---- DATA FOR REVIEW

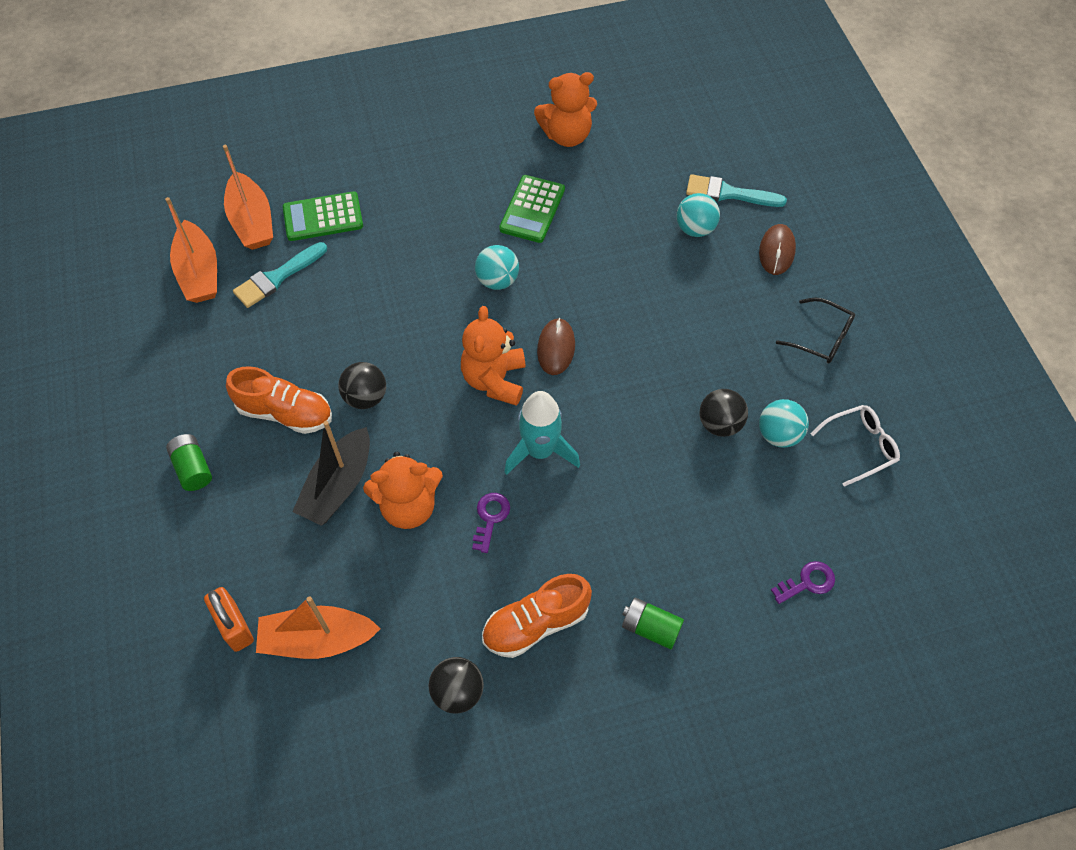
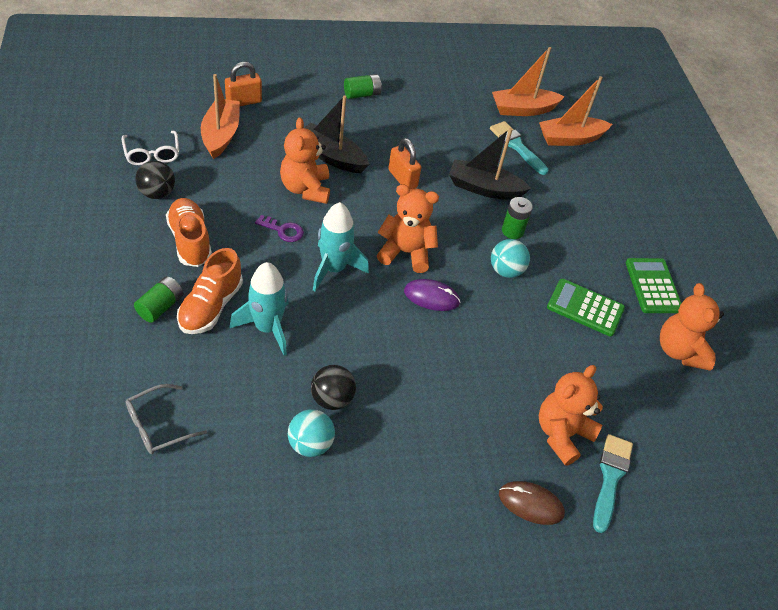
camera: 90 degrees right, 10 degrees down
orange shoe [226,366,332,434] -> orange shoe moved to [177,248,243,334]
green calculator [283,191,363,241] -> green calculator moved to [625,258,681,313]
black ball [338,362,386,409] -> orange padlock [388,138,421,189]
brown mouse [537,318,575,375] -> purple mouse [404,279,461,311]
turquoise ball [676,193,720,237] -> orange teddy bear [539,365,603,466]
purple key [771,561,835,604] -> grey glasses [126,384,207,454]
black glasses [776,298,855,364] -> none
white glasses [811,405,900,487] -> white glasses moved to [122,131,179,165]
none -> turquoise rocket [230,262,289,356]
none -> black boat [449,128,531,200]
none -> green battery [502,197,533,239]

--------

ASSIGNMENT: The data is to be printed again exactly, but without its pictures.

ANSWER BELOW:
camera: 90 degrees right, 10 degrees down
orange shoe [226,366,332,434] -> orange shoe moved to [177,248,243,334]
green calculator [283,191,363,241] -> green calculator moved to [625,258,681,313]
black ball [338,362,386,409] -> orange padlock [388,138,421,189]
brown mouse [537,318,575,375] -> purple mouse [404,279,461,311]
turquoise ball [676,193,720,237] -> orange teddy bear [539,365,603,466]
purple key [771,561,835,604] -> grey glasses [126,384,207,454]
black glasses [776,298,855,364] -> none
white glasses [811,405,900,487] -> white glasses moved to [122,131,179,165]
none -> turquoise rocket [230,262,289,356]
none -> black boat [449,128,531,200]
none -> green battery [502,197,533,239]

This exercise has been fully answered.